+++ RECORD EXCERPTS +++
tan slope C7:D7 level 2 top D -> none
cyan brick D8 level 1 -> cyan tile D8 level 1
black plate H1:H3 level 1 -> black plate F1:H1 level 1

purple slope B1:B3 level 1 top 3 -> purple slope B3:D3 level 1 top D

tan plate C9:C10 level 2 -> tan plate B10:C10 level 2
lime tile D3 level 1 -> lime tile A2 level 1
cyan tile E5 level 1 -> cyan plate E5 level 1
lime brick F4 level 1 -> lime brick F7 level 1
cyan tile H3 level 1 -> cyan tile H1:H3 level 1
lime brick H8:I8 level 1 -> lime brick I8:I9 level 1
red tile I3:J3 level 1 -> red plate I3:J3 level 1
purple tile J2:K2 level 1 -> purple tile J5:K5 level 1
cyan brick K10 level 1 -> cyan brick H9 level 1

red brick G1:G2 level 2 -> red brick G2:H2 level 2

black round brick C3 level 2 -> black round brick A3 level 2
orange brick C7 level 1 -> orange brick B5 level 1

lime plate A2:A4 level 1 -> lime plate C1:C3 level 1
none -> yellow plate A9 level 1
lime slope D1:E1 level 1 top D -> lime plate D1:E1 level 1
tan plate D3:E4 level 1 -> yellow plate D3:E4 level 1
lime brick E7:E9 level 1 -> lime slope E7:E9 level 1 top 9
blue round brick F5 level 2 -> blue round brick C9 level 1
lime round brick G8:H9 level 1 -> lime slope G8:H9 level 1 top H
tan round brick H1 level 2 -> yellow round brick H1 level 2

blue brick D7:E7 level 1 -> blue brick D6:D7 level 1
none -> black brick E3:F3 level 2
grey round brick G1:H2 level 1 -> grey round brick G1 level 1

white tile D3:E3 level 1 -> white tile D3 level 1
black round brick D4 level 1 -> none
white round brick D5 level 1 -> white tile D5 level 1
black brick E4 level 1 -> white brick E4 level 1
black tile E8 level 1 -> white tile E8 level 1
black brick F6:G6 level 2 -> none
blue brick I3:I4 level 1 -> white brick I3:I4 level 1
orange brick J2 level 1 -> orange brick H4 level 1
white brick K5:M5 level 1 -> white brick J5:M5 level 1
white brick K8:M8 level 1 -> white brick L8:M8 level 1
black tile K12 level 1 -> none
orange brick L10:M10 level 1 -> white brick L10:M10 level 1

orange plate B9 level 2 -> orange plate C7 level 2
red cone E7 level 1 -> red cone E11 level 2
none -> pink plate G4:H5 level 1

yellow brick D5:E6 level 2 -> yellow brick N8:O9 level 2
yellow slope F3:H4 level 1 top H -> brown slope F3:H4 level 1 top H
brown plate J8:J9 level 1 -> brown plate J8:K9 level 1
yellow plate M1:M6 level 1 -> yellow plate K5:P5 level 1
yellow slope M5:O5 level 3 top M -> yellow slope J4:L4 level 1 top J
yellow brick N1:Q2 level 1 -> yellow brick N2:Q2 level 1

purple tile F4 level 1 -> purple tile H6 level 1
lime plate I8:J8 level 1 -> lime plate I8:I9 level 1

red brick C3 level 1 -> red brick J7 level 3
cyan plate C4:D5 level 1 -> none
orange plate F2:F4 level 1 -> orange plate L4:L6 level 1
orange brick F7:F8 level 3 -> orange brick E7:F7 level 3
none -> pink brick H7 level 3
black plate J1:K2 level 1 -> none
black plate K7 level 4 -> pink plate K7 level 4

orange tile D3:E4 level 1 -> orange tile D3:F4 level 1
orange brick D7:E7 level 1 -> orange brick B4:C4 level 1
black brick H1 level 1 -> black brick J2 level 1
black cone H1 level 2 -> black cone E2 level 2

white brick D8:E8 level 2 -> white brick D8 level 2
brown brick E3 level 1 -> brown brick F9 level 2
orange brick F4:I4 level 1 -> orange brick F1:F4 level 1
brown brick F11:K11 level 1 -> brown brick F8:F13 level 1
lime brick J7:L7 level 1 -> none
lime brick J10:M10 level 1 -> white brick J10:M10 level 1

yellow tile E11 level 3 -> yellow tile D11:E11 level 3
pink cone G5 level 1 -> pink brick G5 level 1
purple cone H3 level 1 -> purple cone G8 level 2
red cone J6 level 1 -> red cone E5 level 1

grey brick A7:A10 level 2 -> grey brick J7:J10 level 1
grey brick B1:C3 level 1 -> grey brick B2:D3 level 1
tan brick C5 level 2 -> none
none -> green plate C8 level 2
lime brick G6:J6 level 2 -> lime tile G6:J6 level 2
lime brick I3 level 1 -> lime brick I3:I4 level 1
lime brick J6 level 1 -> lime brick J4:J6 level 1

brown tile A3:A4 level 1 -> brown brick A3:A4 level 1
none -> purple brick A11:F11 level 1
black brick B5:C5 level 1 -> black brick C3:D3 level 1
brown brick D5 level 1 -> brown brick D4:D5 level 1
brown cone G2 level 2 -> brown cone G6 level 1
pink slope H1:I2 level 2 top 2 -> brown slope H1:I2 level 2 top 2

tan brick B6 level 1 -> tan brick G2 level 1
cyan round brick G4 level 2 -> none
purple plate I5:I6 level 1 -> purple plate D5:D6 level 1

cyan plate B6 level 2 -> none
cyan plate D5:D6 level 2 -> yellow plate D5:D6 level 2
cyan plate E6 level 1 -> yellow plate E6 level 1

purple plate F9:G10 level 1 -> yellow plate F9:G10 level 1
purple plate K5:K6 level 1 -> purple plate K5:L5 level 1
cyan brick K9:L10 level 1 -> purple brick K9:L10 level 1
+++
## THE TASK
Every entry must be given again exactly as it reads.

## RESULT
tan slope C7:D7 level 2 top D -> none
cyan brick D8 level 1 -> cyan tile D8 level 1
black plate H1:H3 level 1 -> black plate F1:H1 level 1

purple slope B1:B3 level 1 top 3 -> purple slope B3:D3 level 1 top D

tan plate C9:C10 level 2 -> tan plate B10:C10 level 2
lime tile D3 level 1 -> lime tile A2 level 1
cyan tile E5 level 1 -> cyan plate E5 level 1
lime brick F4 level 1 -> lime brick F7 level 1
cyan tile H3 level 1 -> cyan tile H1:H3 level 1
lime brick H8:I8 level 1 -> lime brick I8:I9 level 1
red tile I3:J3 level 1 -> red plate I3:J3 level 1
purple tile J2:K2 level 1 -> purple tile J5:K5 level 1
cyan brick K10 level 1 -> cyan brick H9 level 1

red brick G1:G2 level 2 -> red brick G2:H2 level 2

black round brick C3 level 2 -> black round brick A3 level 2
orange brick C7 level 1 -> orange brick B5 level 1

lime plate A2:A4 level 1 -> lime plate C1:C3 level 1
none -> yellow plate A9 level 1
lime slope D1:E1 level 1 top D -> lime plate D1:E1 level 1
tan plate D3:E4 level 1 -> yellow plate D3:E4 level 1
lime brick E7:E9 level 1 -> lime slope E7:E9 level 1 top 9
blue round brick F5 level 2 -> blue round brick C9 level 1
lime round brick G8:H9 level 1 -> lime slope G8:H9 level 1 top H
tan round brick H1 level 2 -> yellow round brick H1 level 2

blue brick D7:E7 level 1 -> blue brick D6:D7 level 1
none -> black brick E3:F3 level 2
grey round brick G1:H2 level 1 -> grey round brick G1 level 1

white tile D3:E3 level 1 -> white tile D3 level 1
black round brick D4 level 1 -> none
white round brick D5 level 1 -> white tile D5 level 1
black brick E4 level 1 -> white brick E4 level 1
black tile E8 level 1 -> white tile E8 level 1
black brick F6:G6 level 2 -> none
blue brick I3:I4 level 1 -> white brick I3:I4 level 1
orange brick J2 level 1 -> orange brick H4 level 1
white brick K5:M5 level 1 -> white brick J5:M5 level 1
white brick K8:M8 level 1 -> white brick L8:M8 level 1
black tile K12 level 1 -> none
orange brick L10:M10 level 1 -> white brick L10:M10 level 1

orange plate B9 level 2 -> orange plate C7 level 2
red cone E7 level 1 -> red cone E11 level 2
none -> pink plate G4:H5 level 1

yellow brick D5:E6 level 2 -> yellow brick N8:O9 level 2
yellow slope F3:H4 level 1 top H -> brown slope F3:H4 level 1 top H
brown plate J8:J9 level 1 -> brown plate J8:K9 level 1
yellow plate M1:M6 level 1 -> yellow plate K5:P5 level 1
yellow slope M5:O5 level 3 top M -> yellow slope J4:L4 level 1 top J
yellow brick N1:Q2 level 1 -> yellow brick N2:Q2 level 1

purple tile F4 level 1 -> purple tile H6 level 1
lime plate I8:J8 level 1 -> lime plate I8:I9 level 1

red brick C3 level 1 -> red brick J7 level 3
cyan plate C4:D5 level 1 -> none
orange plate F2:F4 level 1 -> orange plate L4:L6 level 1
orange brick F7:F8 level 3 -> orange brick E7:F7 level 3
none -> pink brick H7 level 3
black plate J1:K2 level 1 -> none
black plate K7 level 4 -> pink plate K7 level 4

orange tile D3:E4 level 1 -> orange tile D3:F4 level 1
orange brick D7:E7 level 1 -> orange brick B4:C4 level 1
black brick H1 level 1 -> black brick J2 level 1
black cone H1 level 2 -> black cone E2 level 2

white brick D8:E8 level 2 -> white brick D8 level 2
brown brick E3 level 1 -> brown brick F9 level 2
orange brick F4:I4 level 1 -> orange brick F1:F4 level 1
brown brick F11:K11 level 1 -> brown brick F8:F13 level 1
lime brick J7:L7 level 1 -> none
lime brick J10:M10 level 1 -> white brick J10:M10 level 1

yellow tile E11 level 3 -> yellow tile D11:E11 level 3
pink cone G5 level 1 -> pink brick G5 level 1
purple cone H3 level 1 -> purple cone G8 level 2
red cone J6 level 1 -> red cone E5 level 1

grey brick A7:A10 level 2 -> grey brick J7:J10 level 1
grey brick B1:C3 level 1 -> grey brick B2:D3 level 1
tan brick C5 level 2 -> none
none -> green plate C8 level 2
lime brick G6:J6 level 2 -> lime tile G6:J6 level 2
lime brick I3 level 1 -> lime brick I3:I4 level 1
lime brick J6 level 1 -> lime brick J4:J6 level 1

brown tile A3:A4 level 1 -> brown brick A3:A4 level 1
none -> purple brick A11:F11 level 1
black brick B5:C5 level 1 -> black brick C3:D3 level 1
brown brick D5 level 1 -> brown brick D4:D5 level 1
brown cone G2 level 2 -> brown cone G6 level 1
pink slope H1:I2 level 2 top 2 -> brown slope H1:I2 level 2 top 2

tan brick B6 level 1 -> tan brick G2 level 1
cyan round brick G4 level 2 -> none
purple plate I5:I6 level 1 -> purple plate D5:D6 level 1

cyan plate B6 level 2 -> none
cyan plate D5:D6 level 2 -> yellow plate D5:D6 level 2
cyan plate E6 level 1 -> yellow plate E6 level 1

purple plate F9:G10 level 1 -> yellow plate F9:G10 level 1
purple plate K5:K6 level 1 -> purple plate K5:L5 level 1
cyan brick K9:L10 level 1 -> purple brick K9:L10 level 1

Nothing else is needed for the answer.